→ **EXERCISE AIM**
Without any pictures, print the lines below from the one that has "plant: (609, 235) -> (117, 297), moved" through the one that has "rug: (128, 232) -> (124, 39), moved", exactly and nothing else.

→ **LISTED ENTRIES**
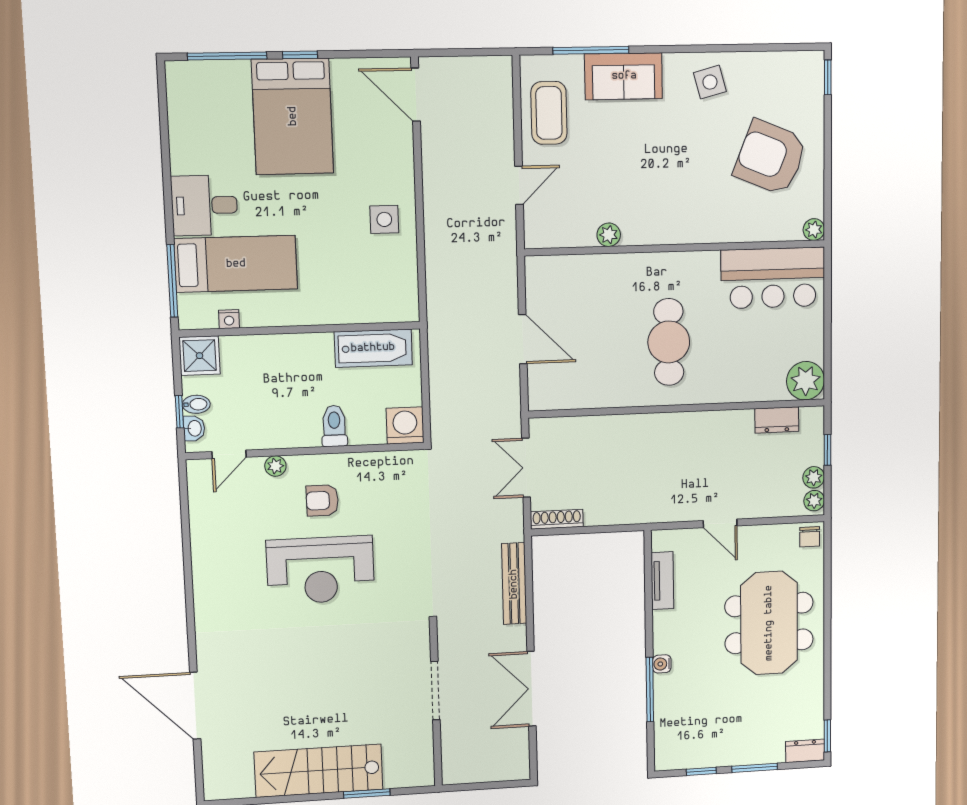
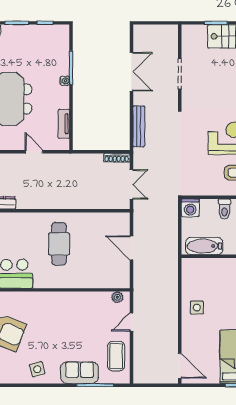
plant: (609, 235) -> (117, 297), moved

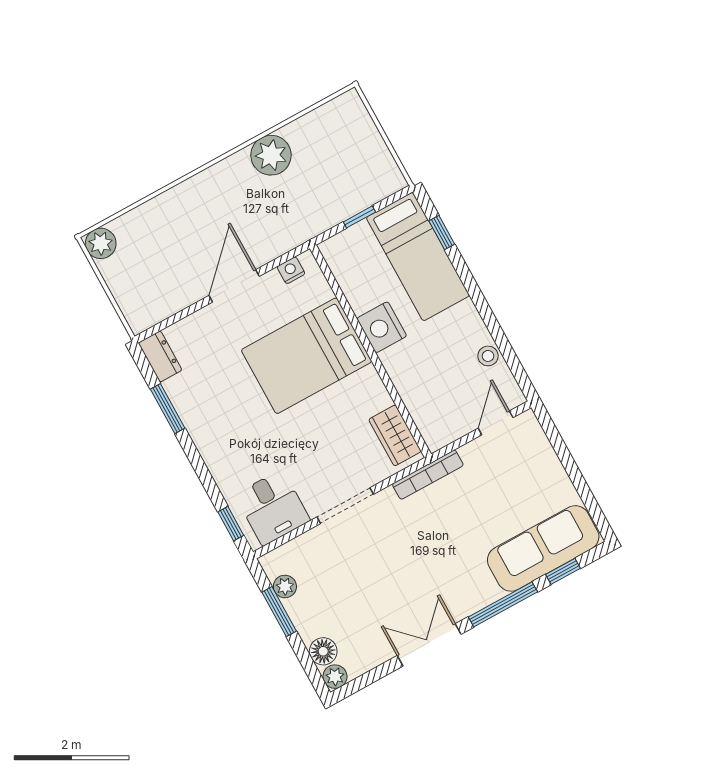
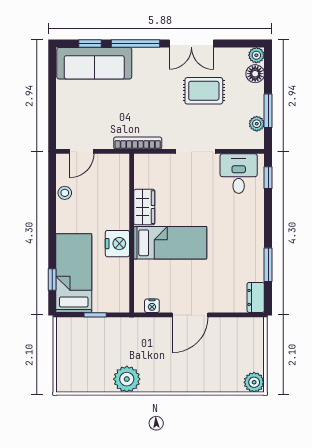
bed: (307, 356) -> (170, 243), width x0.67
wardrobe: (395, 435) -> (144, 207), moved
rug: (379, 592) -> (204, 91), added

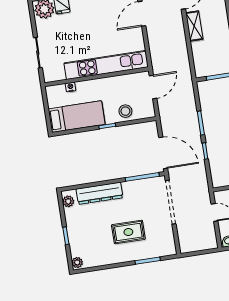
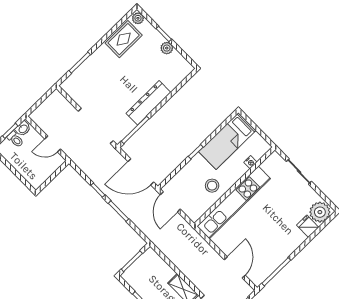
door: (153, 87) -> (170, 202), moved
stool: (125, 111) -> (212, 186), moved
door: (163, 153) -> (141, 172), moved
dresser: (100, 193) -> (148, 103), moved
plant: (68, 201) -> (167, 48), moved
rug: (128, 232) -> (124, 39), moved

--

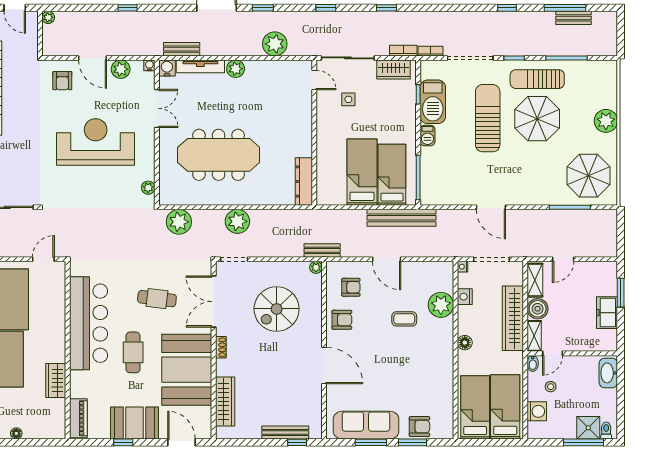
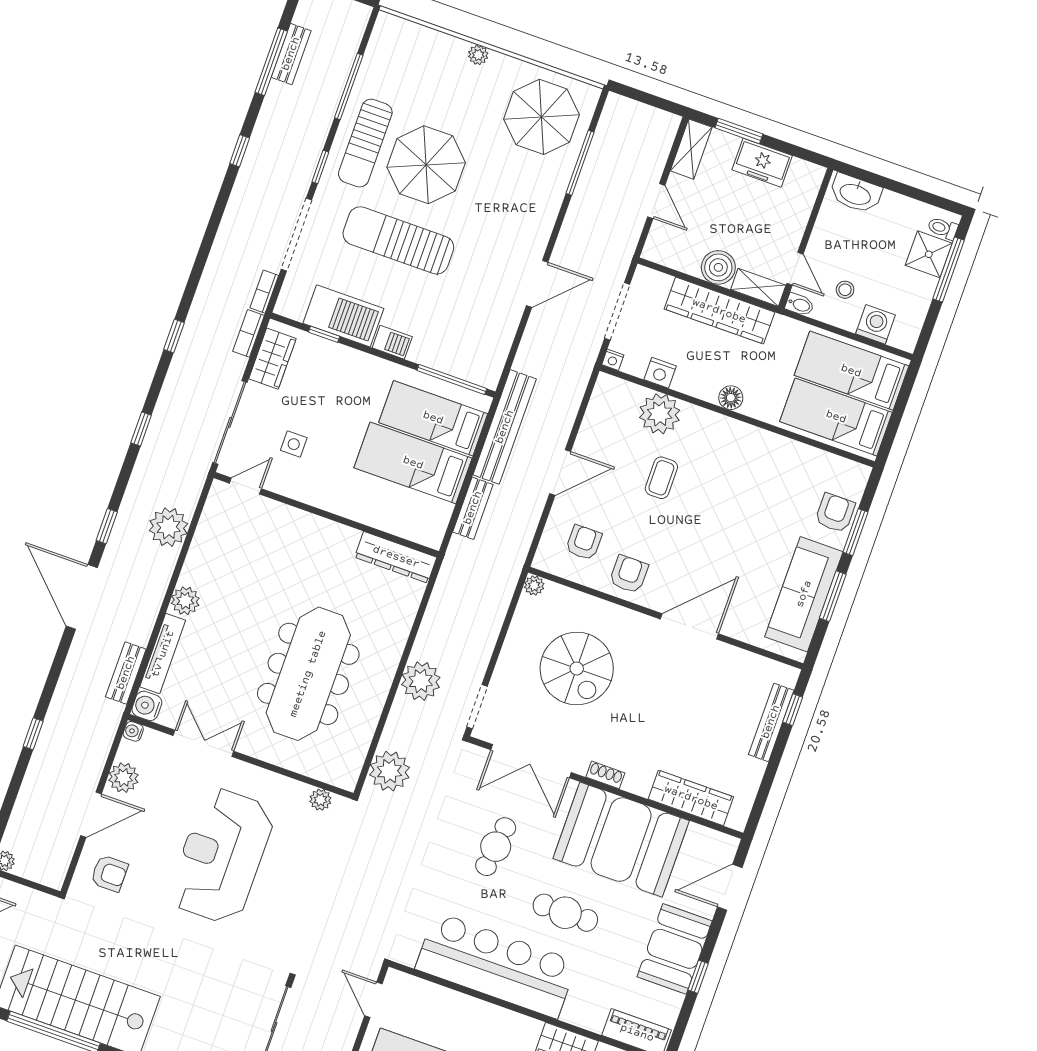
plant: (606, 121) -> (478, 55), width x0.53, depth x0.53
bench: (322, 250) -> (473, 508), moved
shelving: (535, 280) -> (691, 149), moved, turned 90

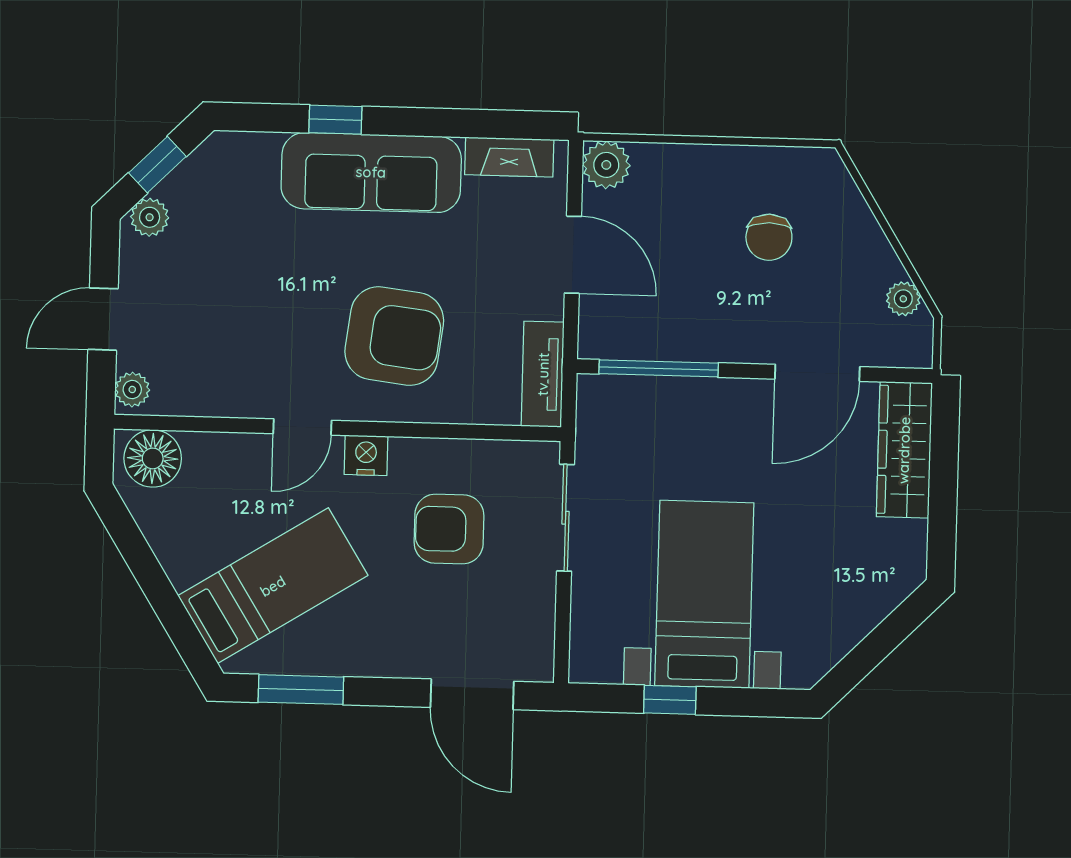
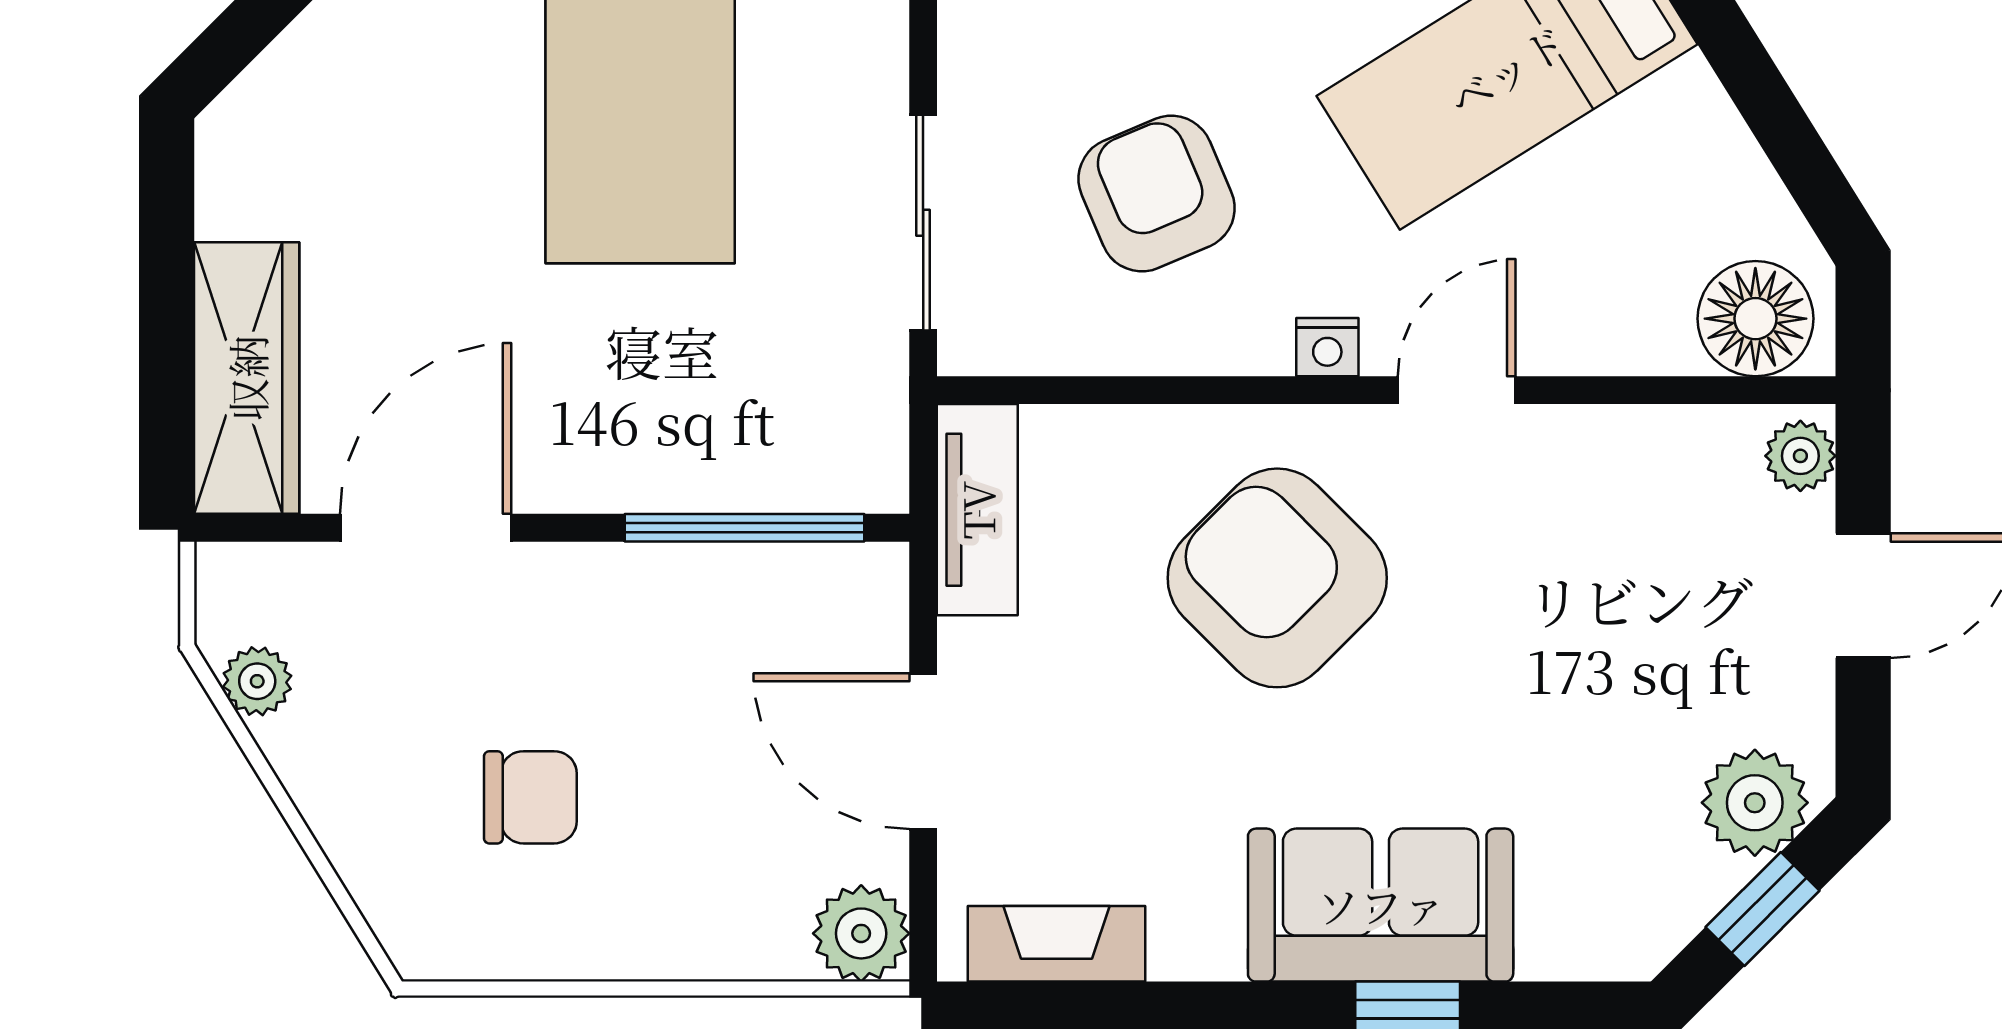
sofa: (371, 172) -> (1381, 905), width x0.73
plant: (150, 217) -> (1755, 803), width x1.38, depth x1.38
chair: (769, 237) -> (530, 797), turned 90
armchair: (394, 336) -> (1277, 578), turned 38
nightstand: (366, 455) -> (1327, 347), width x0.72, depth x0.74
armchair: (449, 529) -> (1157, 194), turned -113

→ **EXERCISE OUTPUT**
plant: (609, 235) -> (117, 297), moved

bed: (307, 356) -> (170, 243), width x0.67
wardrobe: (395, 435) -> (144, 207), moved
rug: (379, 592) -> (204, 91), added

door: (153, 87) -> (170, 202), moved
stool: (125, 111) -> (212, 186), moved
door: (163, 153) -> (141, 172), moved
dresser: (100, 193) -> (148, 103), moved
plant: (68, 201) -> (167, 48), moved
rug: (128, 232) -> (124, 39), moved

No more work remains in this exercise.